== Segment start ==

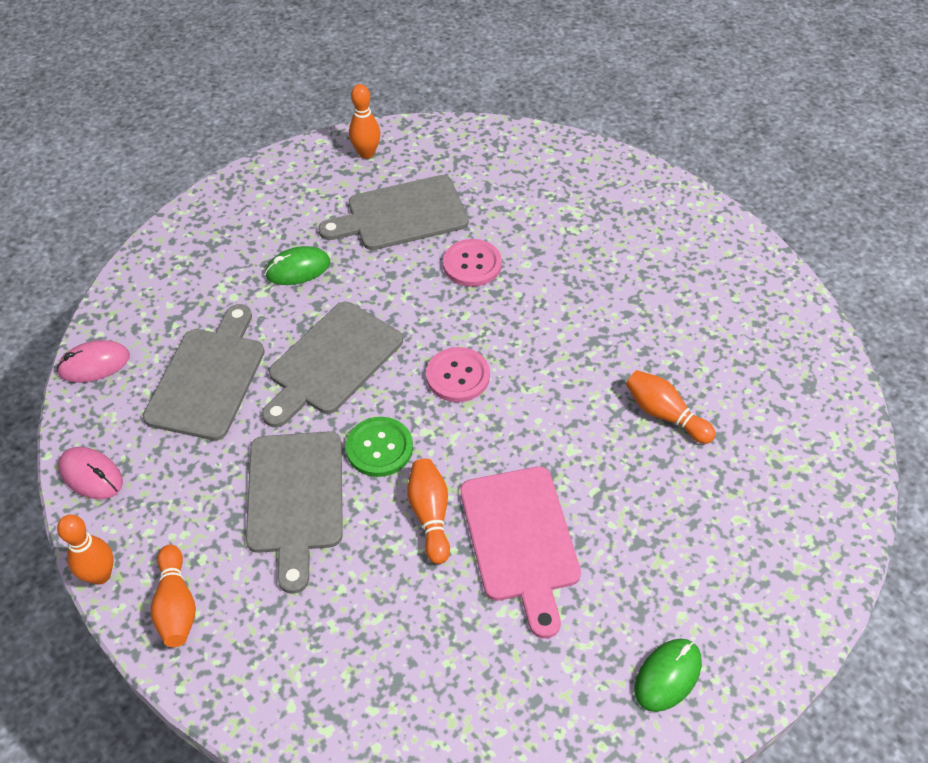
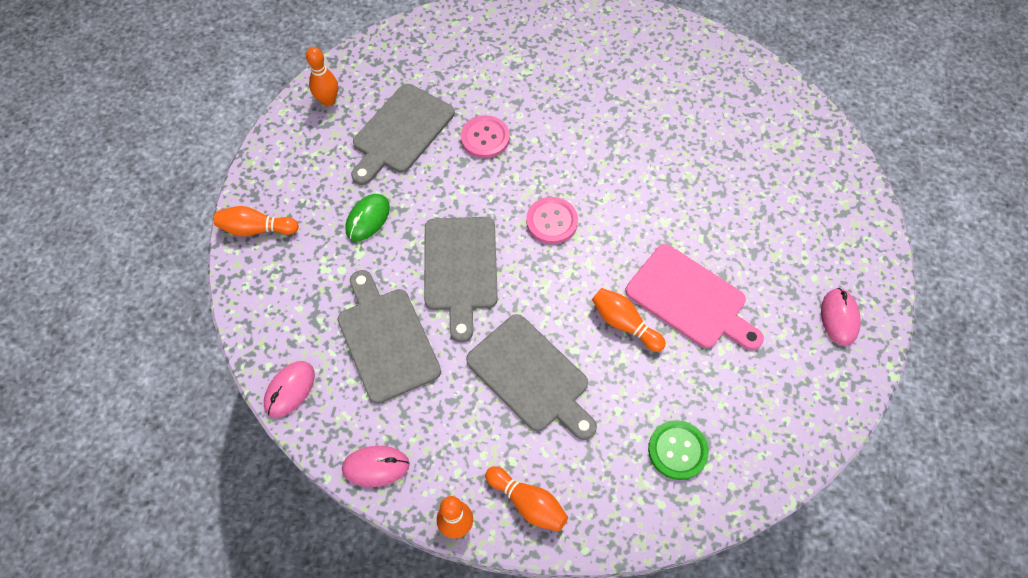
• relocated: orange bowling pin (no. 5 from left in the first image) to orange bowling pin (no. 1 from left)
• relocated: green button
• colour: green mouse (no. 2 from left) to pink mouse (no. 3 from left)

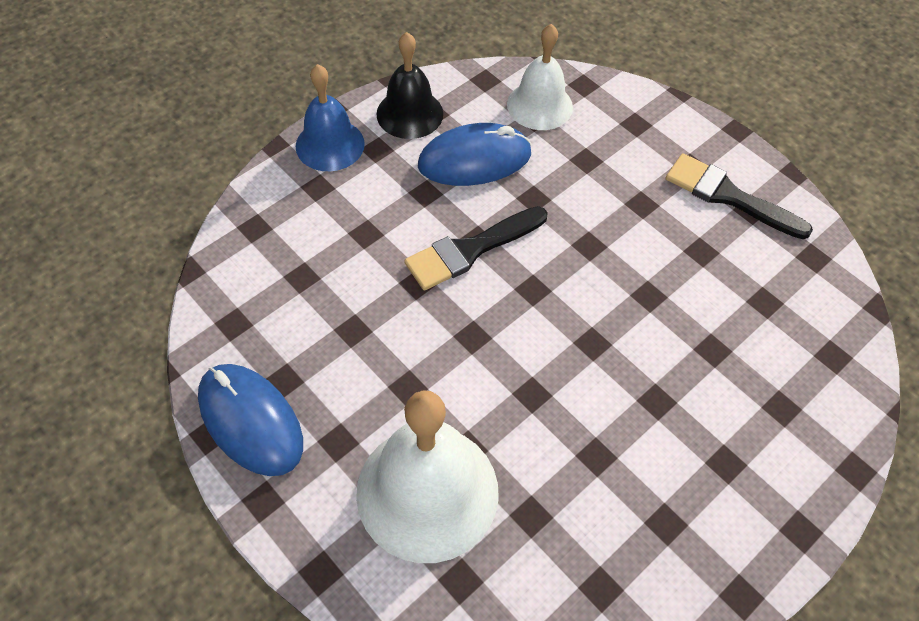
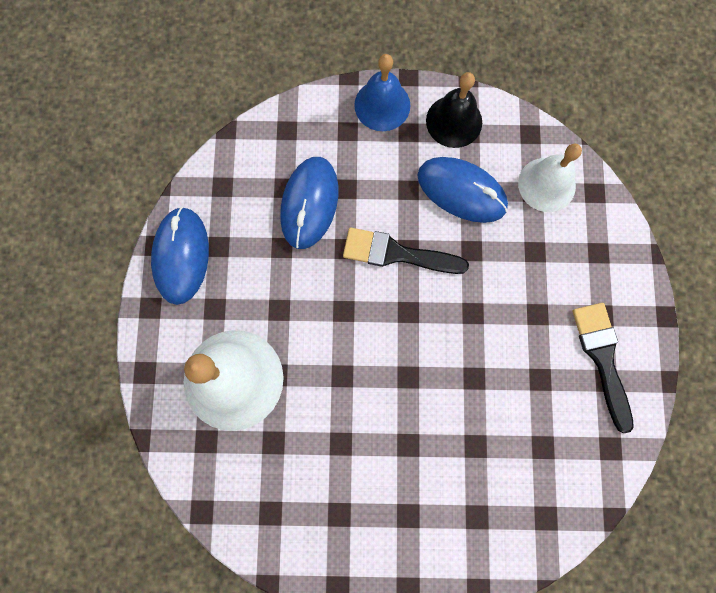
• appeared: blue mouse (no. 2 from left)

== Segment end ==

GOAL OF THE EXERCISE: Where the string "relocated" appears in a line of the listing, copy that line.

TASK RESULT:
• relocated: orange bowling pin (no. 5 from left in the first image) to orange bowling pin (no. 1 from left)
• relocated: green button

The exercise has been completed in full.